Set task> Write the rows from the start through the line containing "Wei: 11:47 -> 11:44" as a JSON list of strings, one string per line, with any blank lines left out.

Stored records
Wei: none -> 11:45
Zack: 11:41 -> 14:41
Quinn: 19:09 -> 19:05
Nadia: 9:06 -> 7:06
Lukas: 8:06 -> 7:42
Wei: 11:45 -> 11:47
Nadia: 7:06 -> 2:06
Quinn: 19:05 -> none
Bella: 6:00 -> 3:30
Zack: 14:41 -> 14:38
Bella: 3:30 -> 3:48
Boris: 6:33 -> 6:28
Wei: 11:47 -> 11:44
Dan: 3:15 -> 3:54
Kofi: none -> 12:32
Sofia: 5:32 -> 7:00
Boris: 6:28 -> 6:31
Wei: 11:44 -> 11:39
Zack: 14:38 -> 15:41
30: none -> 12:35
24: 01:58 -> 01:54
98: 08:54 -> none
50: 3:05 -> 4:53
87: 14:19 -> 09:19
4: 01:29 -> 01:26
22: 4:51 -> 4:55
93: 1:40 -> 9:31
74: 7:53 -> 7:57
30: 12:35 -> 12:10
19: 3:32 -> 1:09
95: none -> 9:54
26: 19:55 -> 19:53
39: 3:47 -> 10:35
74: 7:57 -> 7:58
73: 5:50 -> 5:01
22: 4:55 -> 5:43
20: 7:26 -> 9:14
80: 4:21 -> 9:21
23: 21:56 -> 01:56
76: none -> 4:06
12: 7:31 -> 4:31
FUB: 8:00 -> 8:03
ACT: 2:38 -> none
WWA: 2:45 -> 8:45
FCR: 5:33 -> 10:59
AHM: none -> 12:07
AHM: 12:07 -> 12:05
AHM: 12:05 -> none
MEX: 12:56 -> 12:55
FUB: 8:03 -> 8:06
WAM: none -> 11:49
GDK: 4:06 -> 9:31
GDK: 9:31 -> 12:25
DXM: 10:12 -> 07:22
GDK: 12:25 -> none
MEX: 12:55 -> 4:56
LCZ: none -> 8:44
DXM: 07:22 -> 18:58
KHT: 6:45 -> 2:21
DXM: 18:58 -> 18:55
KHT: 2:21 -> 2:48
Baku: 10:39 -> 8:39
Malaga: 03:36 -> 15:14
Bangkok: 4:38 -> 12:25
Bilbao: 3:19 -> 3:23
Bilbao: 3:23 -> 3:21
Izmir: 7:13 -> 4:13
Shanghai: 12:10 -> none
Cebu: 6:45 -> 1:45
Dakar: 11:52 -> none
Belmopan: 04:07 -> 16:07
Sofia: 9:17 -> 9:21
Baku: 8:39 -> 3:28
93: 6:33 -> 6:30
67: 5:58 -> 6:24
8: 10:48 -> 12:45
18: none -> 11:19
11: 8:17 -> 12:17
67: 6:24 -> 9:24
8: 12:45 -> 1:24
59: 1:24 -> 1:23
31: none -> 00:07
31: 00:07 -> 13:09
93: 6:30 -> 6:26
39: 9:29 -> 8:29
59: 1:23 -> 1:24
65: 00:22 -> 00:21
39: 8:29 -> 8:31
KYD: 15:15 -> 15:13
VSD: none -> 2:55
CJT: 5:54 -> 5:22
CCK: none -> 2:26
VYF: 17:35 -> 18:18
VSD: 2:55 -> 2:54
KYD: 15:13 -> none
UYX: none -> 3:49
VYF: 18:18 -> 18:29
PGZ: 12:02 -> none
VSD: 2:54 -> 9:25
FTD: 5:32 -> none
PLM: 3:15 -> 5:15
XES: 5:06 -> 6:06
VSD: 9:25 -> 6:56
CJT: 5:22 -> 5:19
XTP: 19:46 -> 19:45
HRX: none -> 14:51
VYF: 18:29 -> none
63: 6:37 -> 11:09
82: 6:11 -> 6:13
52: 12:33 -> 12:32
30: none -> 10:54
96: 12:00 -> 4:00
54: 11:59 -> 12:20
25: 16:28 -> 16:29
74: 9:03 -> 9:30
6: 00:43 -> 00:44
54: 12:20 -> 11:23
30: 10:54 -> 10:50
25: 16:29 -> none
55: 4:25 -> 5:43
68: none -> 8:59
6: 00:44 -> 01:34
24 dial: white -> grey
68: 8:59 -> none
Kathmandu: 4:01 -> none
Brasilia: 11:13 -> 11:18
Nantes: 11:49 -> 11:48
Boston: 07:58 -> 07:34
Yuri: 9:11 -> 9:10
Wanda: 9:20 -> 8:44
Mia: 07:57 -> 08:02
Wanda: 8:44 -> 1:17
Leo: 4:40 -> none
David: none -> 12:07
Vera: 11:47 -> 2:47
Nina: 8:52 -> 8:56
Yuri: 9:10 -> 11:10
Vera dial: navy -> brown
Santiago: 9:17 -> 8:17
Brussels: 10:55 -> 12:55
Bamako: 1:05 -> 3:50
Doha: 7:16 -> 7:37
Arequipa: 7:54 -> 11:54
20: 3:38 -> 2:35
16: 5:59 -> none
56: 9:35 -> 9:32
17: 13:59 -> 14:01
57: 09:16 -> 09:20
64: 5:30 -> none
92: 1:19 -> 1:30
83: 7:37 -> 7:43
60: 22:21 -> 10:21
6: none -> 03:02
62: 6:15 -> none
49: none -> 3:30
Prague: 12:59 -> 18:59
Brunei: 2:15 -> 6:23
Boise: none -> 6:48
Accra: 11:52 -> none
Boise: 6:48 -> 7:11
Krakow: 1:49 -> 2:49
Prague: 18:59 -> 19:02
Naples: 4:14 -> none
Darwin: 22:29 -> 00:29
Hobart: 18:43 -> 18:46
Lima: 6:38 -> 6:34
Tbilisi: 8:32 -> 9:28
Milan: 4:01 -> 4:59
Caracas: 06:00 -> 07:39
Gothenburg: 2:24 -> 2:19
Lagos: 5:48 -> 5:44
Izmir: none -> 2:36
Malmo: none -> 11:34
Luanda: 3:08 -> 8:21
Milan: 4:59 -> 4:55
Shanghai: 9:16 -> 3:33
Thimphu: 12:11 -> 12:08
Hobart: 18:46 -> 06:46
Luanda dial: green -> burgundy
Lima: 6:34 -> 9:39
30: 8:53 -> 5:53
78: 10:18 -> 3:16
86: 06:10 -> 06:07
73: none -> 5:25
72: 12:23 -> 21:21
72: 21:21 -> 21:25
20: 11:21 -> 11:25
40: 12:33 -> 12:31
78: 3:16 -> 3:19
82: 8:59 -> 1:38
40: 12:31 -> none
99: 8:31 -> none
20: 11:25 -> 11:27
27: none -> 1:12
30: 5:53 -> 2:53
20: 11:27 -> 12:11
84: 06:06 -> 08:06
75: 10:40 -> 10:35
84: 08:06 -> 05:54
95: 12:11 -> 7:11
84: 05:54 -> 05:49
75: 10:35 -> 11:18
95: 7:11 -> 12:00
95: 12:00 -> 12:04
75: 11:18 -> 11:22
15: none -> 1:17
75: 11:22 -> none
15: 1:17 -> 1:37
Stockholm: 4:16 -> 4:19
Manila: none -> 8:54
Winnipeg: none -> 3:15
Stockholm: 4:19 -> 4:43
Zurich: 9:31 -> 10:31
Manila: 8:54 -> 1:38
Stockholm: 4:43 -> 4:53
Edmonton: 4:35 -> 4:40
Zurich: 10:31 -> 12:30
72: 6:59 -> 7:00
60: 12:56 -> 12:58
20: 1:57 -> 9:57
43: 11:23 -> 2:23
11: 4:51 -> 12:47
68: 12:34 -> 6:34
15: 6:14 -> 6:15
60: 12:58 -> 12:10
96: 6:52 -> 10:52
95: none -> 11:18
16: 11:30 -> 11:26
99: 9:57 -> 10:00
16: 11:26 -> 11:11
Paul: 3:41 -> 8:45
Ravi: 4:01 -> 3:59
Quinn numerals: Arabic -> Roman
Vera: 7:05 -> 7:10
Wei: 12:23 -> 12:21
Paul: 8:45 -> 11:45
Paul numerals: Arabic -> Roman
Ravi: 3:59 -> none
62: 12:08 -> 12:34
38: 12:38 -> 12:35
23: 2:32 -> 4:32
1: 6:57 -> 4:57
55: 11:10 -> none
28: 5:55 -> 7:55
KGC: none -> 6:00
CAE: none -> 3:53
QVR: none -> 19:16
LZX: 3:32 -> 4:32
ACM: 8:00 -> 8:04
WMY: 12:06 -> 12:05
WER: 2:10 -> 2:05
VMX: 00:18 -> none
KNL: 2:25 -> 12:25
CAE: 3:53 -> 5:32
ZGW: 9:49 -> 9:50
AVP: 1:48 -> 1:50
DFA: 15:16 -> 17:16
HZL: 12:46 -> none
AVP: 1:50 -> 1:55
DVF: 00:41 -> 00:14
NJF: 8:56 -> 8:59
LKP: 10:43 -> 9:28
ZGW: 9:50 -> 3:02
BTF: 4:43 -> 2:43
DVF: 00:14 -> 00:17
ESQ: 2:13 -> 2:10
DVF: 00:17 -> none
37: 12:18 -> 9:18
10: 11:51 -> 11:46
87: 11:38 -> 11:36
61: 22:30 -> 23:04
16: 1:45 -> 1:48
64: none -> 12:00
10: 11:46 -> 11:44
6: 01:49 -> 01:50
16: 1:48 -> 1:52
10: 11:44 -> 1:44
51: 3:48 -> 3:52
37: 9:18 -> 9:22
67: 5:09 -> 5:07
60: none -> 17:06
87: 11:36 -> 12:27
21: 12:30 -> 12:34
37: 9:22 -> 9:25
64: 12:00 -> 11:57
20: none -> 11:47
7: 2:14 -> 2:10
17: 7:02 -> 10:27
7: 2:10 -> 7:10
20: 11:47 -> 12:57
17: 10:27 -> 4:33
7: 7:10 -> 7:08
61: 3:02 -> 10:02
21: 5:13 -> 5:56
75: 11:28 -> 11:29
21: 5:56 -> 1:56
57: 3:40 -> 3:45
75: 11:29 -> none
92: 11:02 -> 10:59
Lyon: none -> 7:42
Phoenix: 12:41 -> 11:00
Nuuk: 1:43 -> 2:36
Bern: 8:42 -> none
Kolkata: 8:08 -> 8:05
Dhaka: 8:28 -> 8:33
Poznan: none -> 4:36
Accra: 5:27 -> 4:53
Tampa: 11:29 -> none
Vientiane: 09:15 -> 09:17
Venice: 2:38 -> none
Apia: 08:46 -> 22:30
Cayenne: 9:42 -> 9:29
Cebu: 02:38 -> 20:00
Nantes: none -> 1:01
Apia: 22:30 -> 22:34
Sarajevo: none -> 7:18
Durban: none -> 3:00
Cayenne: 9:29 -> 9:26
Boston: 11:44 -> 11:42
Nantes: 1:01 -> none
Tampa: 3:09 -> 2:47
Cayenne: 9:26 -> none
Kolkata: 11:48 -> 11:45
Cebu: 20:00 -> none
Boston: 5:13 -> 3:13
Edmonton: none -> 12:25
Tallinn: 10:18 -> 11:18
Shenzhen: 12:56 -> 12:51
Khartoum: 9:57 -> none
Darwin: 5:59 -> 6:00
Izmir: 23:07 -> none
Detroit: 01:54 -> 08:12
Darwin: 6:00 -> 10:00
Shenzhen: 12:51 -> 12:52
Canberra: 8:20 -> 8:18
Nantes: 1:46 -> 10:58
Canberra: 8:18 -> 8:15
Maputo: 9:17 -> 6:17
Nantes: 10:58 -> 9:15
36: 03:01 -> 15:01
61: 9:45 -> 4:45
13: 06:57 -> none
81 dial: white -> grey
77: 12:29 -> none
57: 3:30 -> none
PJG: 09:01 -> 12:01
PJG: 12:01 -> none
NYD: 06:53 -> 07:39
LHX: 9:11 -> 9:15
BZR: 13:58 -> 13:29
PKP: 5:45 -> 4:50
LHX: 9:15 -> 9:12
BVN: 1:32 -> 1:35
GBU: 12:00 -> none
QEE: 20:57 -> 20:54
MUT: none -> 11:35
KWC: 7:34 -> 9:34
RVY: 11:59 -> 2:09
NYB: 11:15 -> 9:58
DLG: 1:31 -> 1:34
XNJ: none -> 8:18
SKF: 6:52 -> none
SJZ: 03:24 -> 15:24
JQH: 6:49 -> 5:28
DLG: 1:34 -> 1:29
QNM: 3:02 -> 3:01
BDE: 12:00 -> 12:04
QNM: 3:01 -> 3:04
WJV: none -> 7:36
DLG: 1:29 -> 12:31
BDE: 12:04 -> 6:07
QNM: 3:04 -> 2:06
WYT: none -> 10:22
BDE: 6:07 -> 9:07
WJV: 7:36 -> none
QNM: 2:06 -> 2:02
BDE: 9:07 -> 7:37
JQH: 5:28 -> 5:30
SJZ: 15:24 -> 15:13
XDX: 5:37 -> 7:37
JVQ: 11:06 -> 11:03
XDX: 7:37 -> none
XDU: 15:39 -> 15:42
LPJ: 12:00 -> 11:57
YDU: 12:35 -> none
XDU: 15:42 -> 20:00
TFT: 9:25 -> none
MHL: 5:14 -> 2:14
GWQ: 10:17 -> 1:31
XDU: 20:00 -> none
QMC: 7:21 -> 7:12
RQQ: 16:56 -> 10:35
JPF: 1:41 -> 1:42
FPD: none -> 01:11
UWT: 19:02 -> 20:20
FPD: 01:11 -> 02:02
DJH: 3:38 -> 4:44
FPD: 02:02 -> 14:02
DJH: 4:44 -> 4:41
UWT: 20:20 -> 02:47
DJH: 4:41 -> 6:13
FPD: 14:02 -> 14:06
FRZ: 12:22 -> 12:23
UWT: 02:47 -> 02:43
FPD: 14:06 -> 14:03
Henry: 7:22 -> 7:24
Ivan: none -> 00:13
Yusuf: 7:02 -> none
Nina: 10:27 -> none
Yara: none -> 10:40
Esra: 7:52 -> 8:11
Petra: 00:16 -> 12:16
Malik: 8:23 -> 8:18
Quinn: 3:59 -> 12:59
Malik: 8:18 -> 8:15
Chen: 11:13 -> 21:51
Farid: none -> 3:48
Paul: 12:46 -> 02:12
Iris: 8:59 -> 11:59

The response>
[
  "Wei: none -> 11:45",
  "Zack: 11:41 -> 14:41",
  "Quinn: 19:09 -> 19:05",
  "Nadia: 9:06 -> 7:06",
  "Lukas: 8:06 -> 7:42",
  "Wei: 11:45 -> 11:47",
  "Nadia: 7:06 -> 2:06",
  "Quinn: 19:05 -> none",
  "Bella: 6:00 -> 3:30",
  "Zack: 14:41 -> 14:38",
  "Bella: 3:30 -> 3:48",
  "Boris: 6:33 -> 6:28",
  "Wei: 11:47 -> 11:44"
]